> [Directions for this task]: Transcribe every record verbatim; no pictures.

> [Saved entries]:
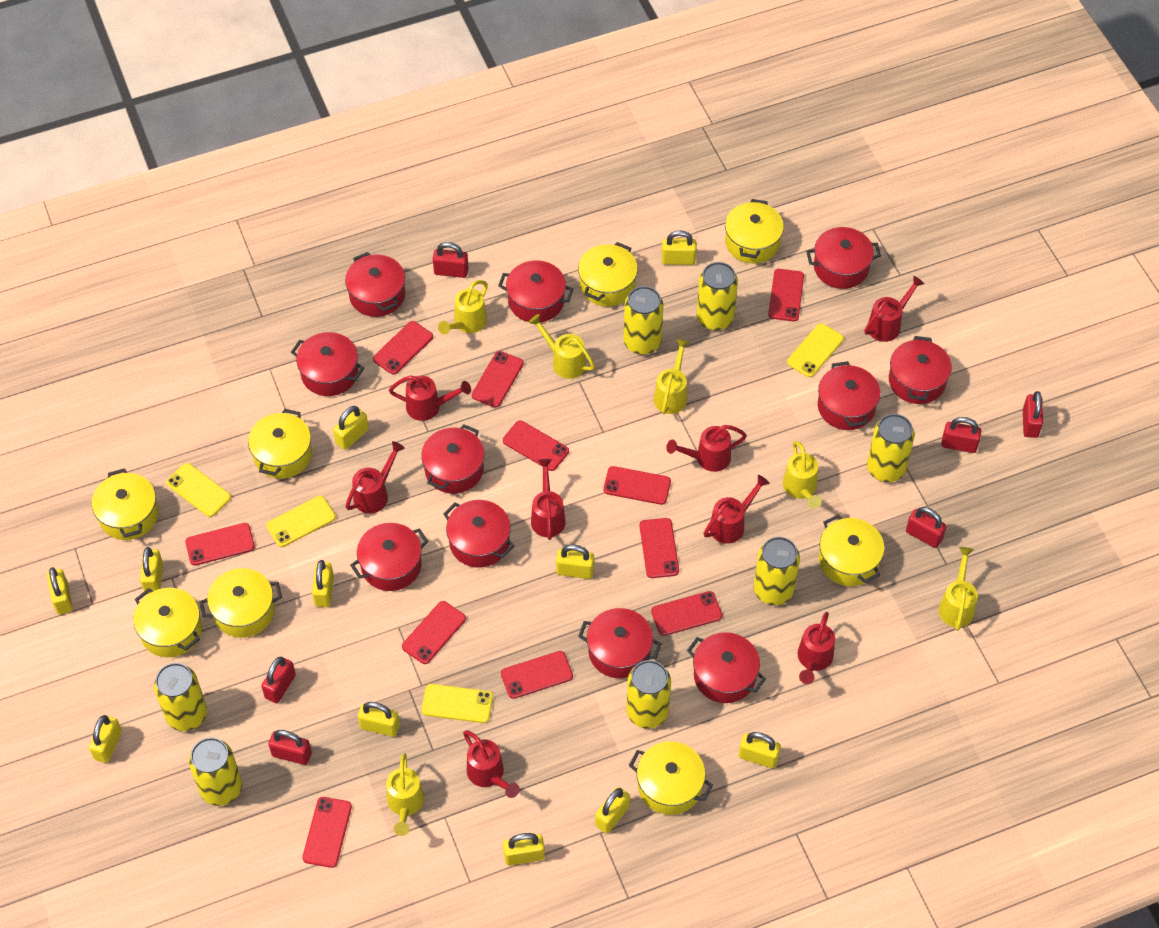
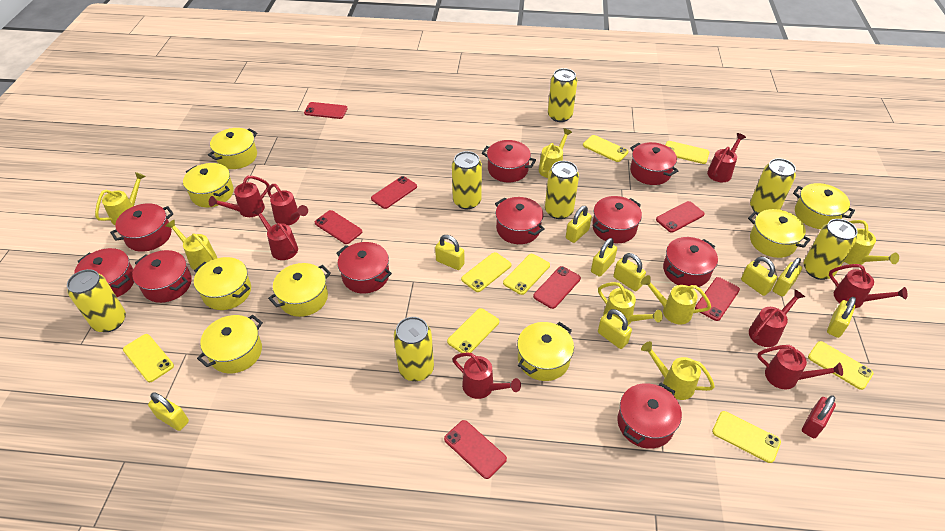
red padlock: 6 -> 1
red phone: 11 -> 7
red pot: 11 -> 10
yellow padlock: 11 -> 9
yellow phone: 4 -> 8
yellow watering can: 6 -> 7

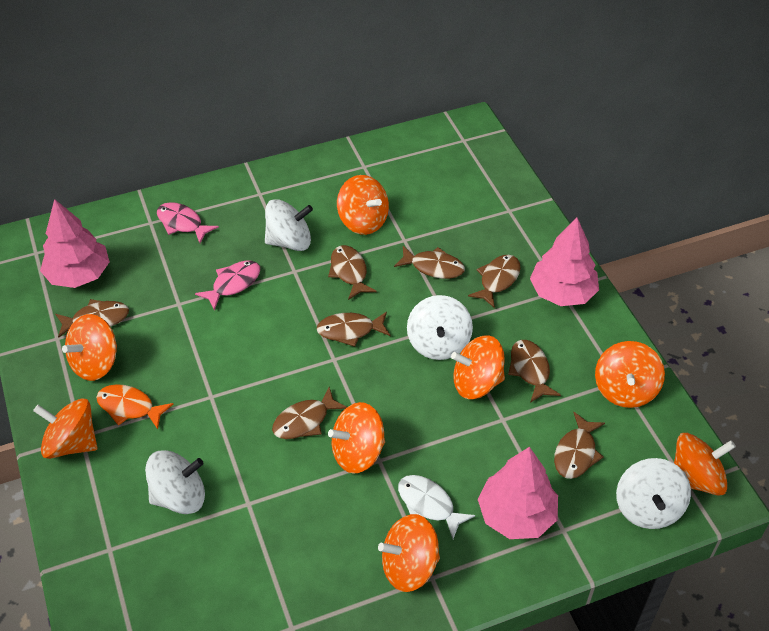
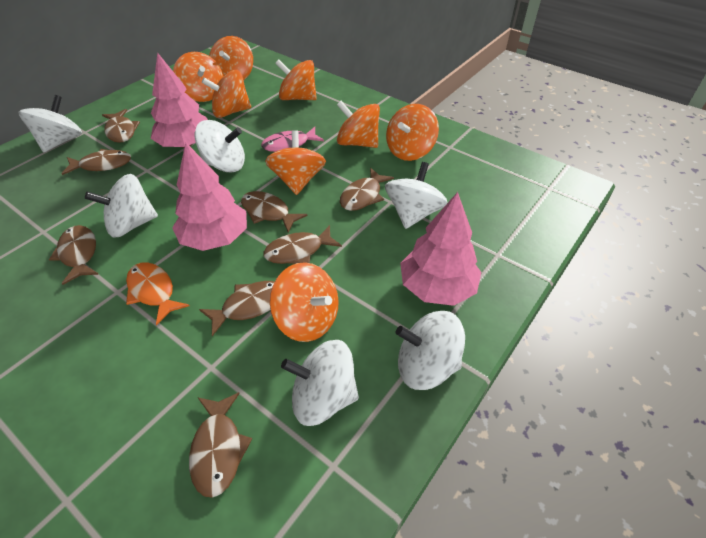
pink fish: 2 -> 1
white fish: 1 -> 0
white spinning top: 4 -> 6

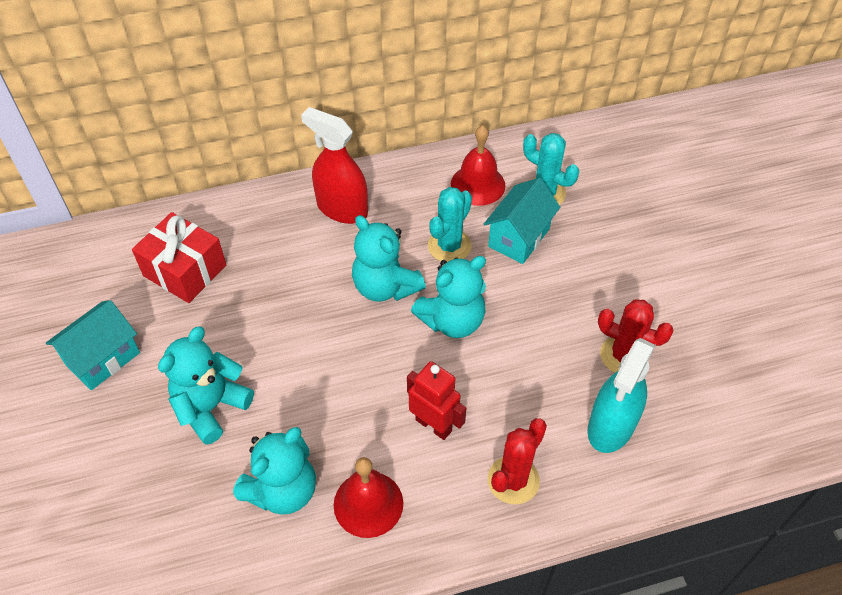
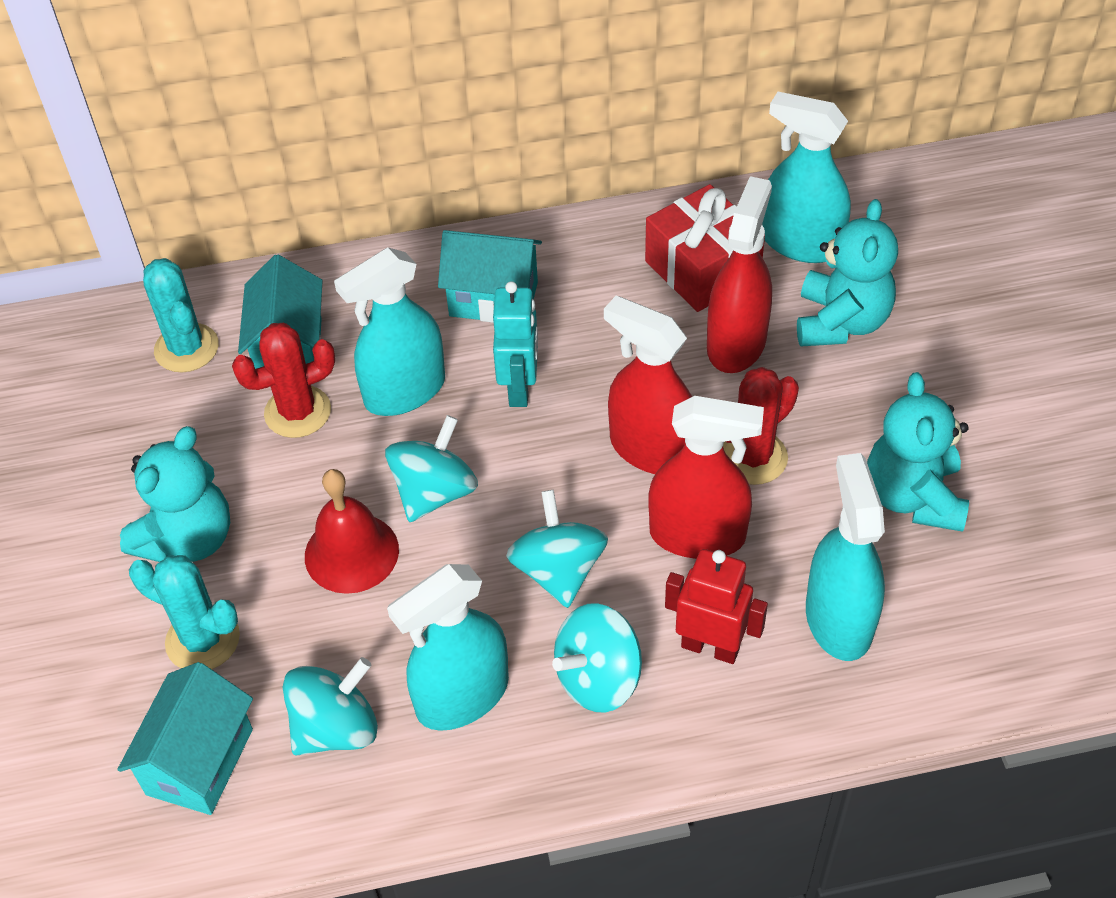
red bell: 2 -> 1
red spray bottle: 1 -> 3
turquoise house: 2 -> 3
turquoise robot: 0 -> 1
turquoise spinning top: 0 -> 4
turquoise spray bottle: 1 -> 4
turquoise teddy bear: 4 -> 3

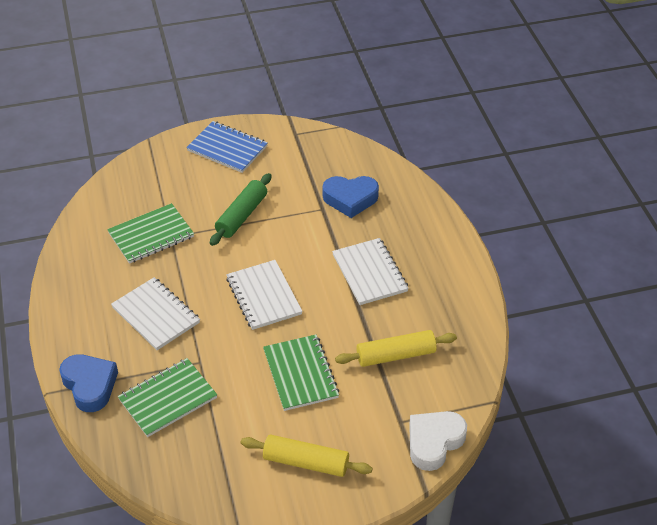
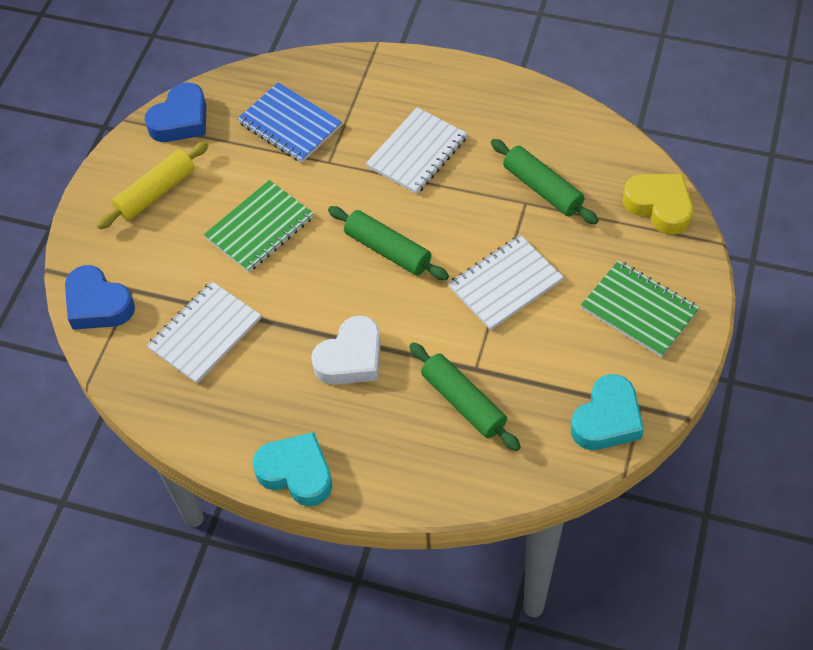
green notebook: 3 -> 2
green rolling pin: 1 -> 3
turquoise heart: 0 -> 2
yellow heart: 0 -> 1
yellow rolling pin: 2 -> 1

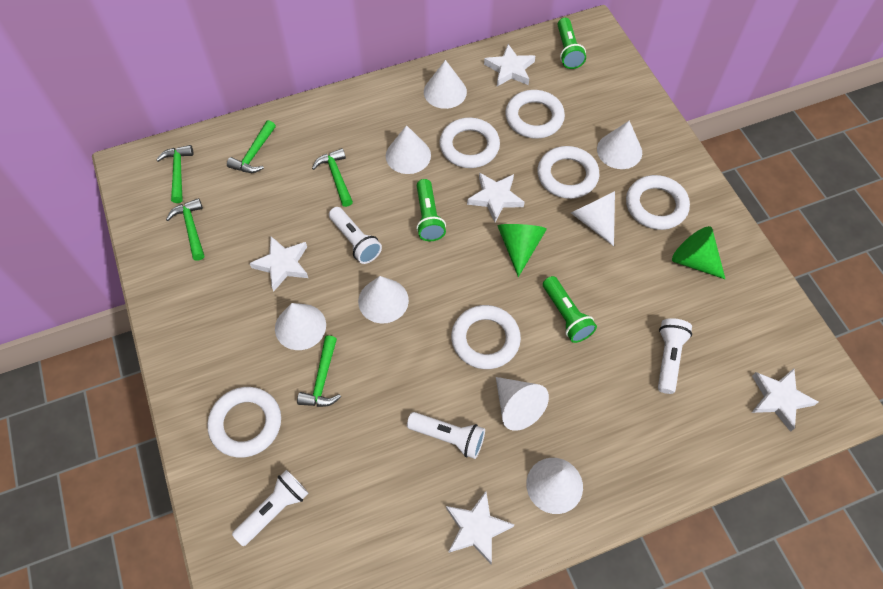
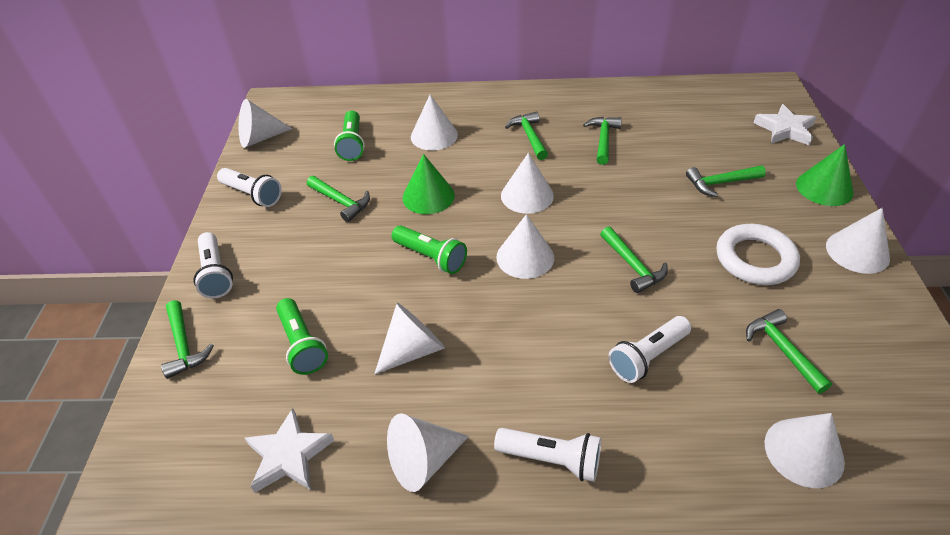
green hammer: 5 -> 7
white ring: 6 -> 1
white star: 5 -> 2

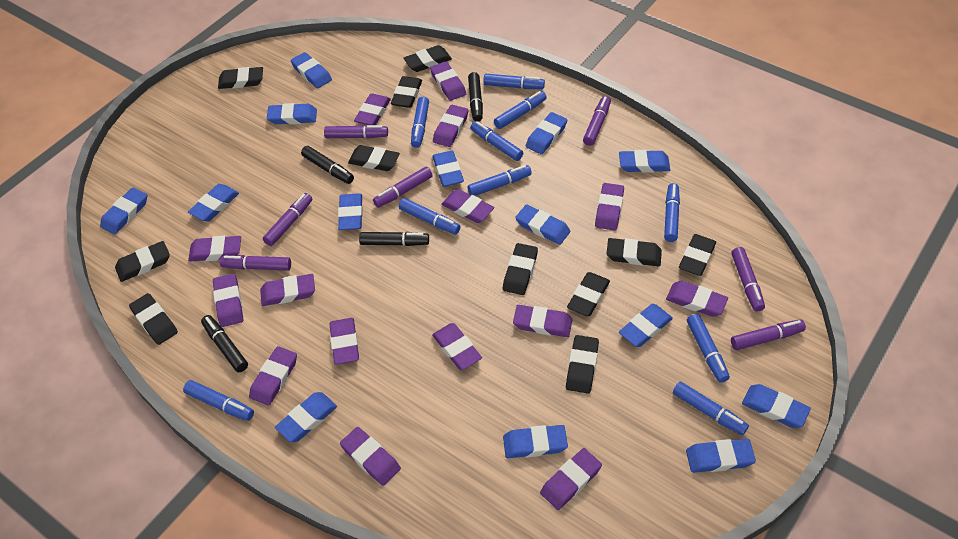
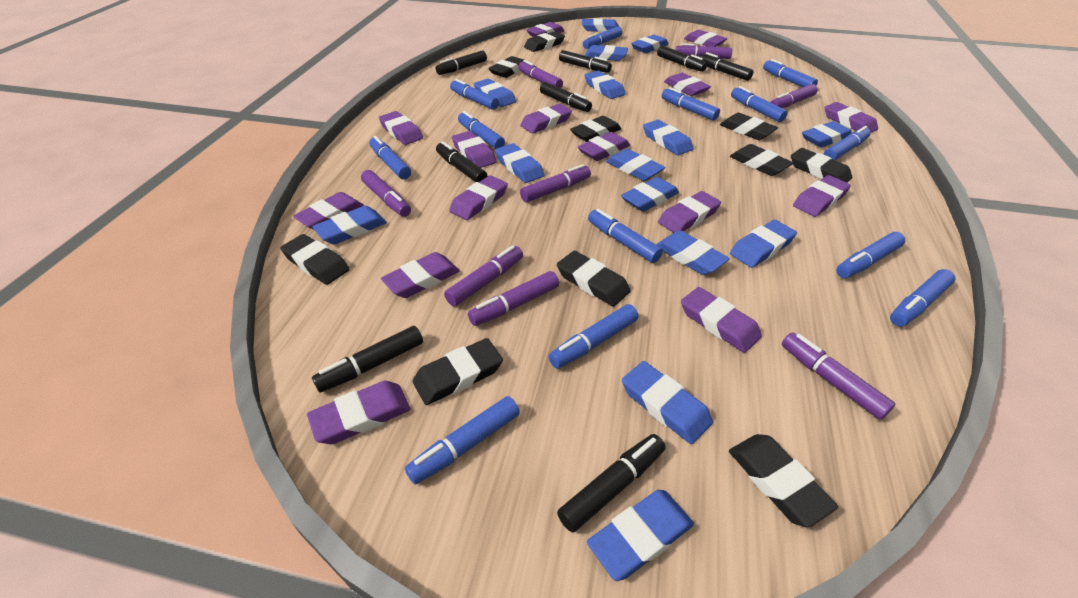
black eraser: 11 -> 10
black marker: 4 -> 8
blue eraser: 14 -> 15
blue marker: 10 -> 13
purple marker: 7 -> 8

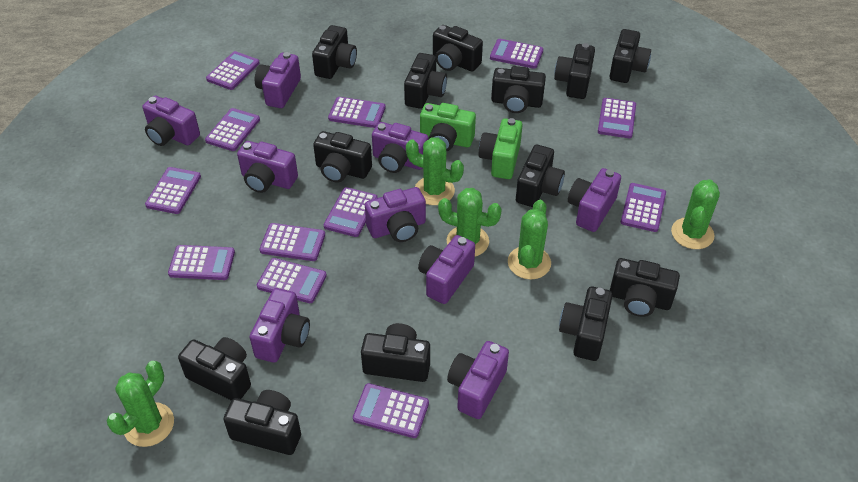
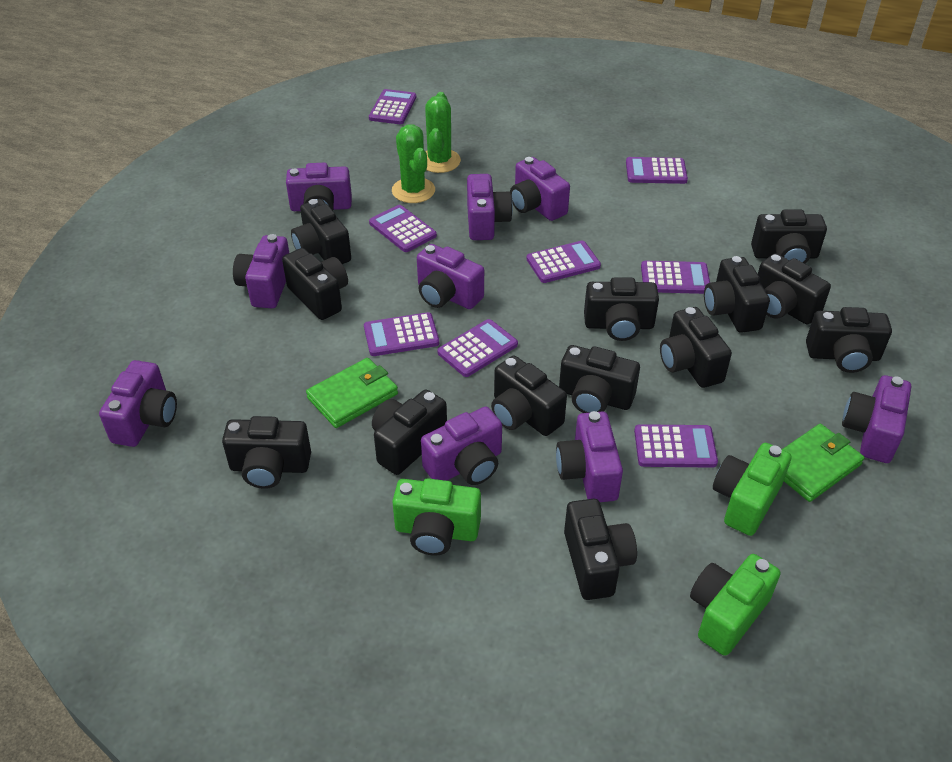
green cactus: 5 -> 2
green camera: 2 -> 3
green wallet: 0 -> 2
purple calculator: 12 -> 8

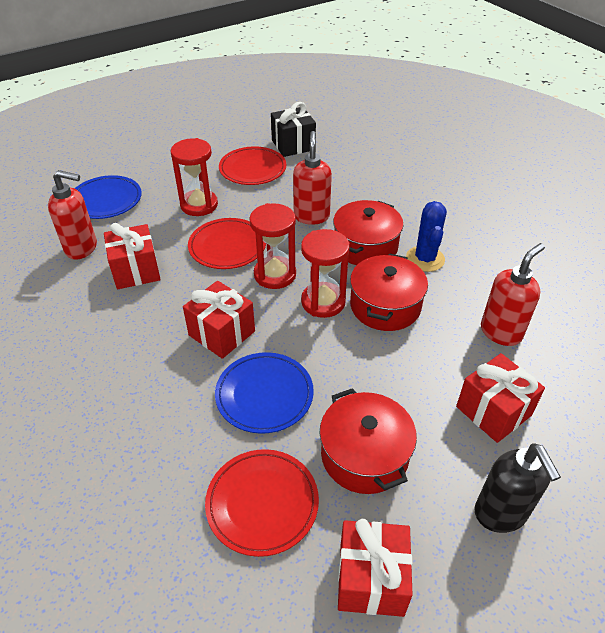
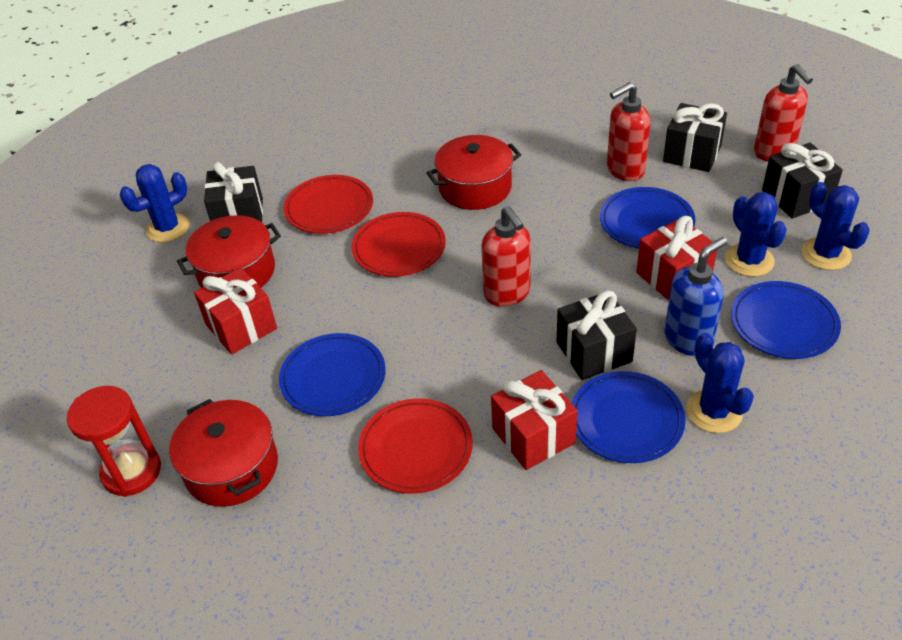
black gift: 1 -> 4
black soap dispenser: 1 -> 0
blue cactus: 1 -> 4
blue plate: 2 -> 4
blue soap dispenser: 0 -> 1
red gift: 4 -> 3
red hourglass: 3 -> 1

> [Solved exercise]:
red padlock: 6 -> 1
red phone: 11 -> 7
red pot: 11 -> 10
yellow padlock: 11 -> 9
yellow phone: 4 -> 8
yellow watering can: 6 -> 7

pink fish: 2 -> 1
white fish: 1 -> 0
white spinning top: 4 -> 6

red bell: 2 -> 1
red spray bottle: 1 -> 3
turquoise house: 2 -> 3
turquoise robot: 0 -> 1
turquoise spinning top: 0 -> 4
turquoise spray bottle: 1 -> 4
turquoise teddy bear: 4 -> 3

green notebook: 3 -> 2
green rolling pin: 1 -> 3
turquoise heart: 0 -> 2
yellow heart: 0 -> 1
yellow rolling pin: 2 -> 1

green hammer: 5 -> 7
white ring: 6 -> 1
white star: 5 -> 2

black eraser: 11 -> 10
black marker: 4 -> 8
blue eraser: 14 -> 15
blue marker: 10 -> 13
purple marker: 7 -> 8

green cactus: 5 -> 2
green camera: 2 -> 3
green wallet: 0 -> 2
purple calculator: 12 -> 8

black gift: 1 -> 4
black soap dispenser: 1 -> 0
blue cactus: 1 -> 4
blue plate: 2 -> 4
blue soap dispenser: 0 -> 1
red gift: 4 -> 3
red hourglass: 3 -> 1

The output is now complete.